What needs to be done |
Each line starting at the one that contains "camera: 20 degrees left, 0 degrees up" and ending at the one that contains "(436, 104) = (157, 114): turquoise" must be returned exactly, and the rest of the listing is left out.

Provided data |
********

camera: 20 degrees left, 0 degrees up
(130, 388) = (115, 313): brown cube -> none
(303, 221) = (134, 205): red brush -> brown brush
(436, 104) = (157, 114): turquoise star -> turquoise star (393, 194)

********

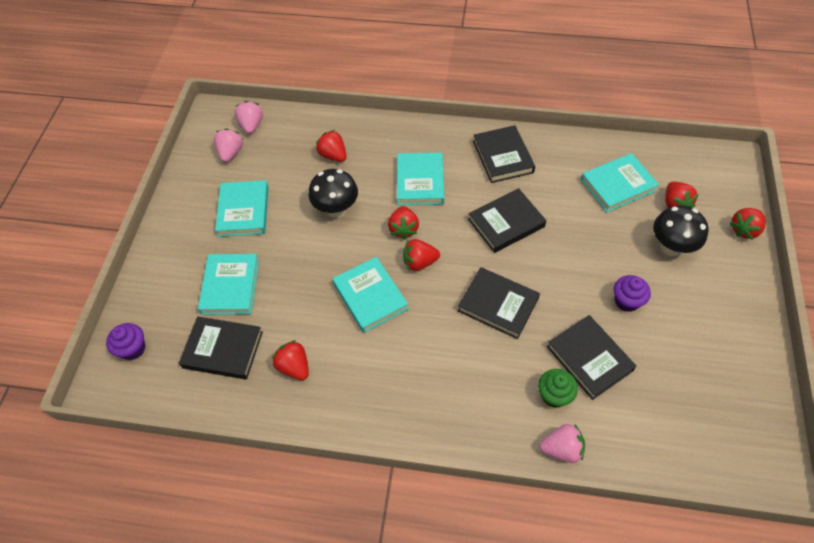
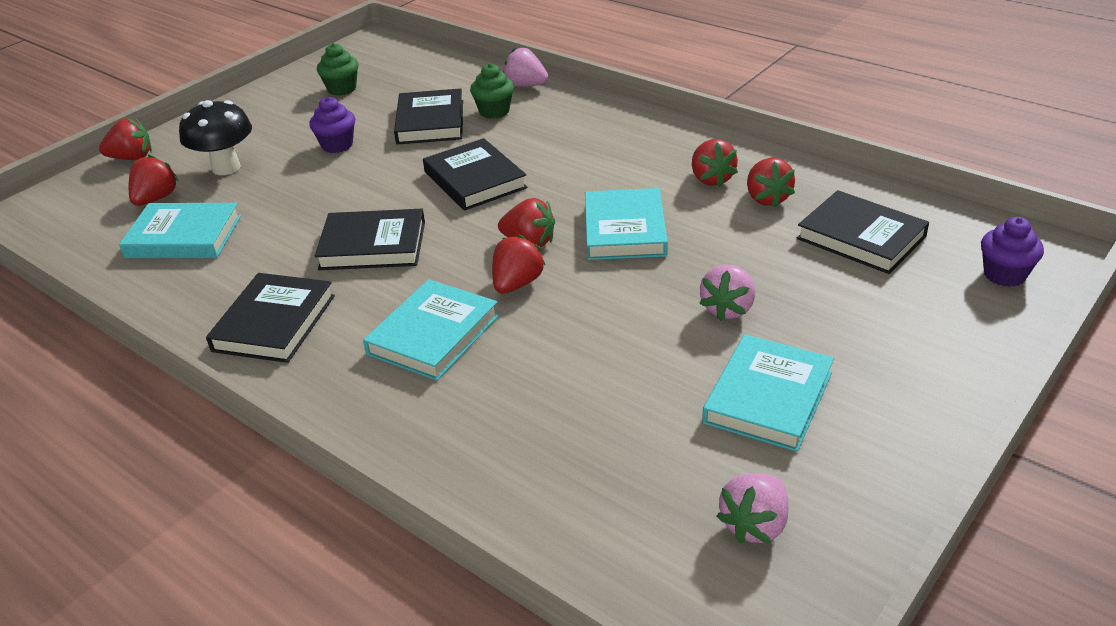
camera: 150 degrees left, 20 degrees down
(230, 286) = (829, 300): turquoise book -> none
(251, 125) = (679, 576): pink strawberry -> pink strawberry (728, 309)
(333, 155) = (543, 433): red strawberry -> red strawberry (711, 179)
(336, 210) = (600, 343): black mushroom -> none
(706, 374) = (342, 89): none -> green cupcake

********

Exercise output |
camera: 20 degrees left, 0 degrees up
(130, 388) = (115, 313): brown cube -> none
(303, 221) = (134, 205): red brush -> brown brush
(436, 104) = (157, 114): turquoise star -> turquoise star (393, 194)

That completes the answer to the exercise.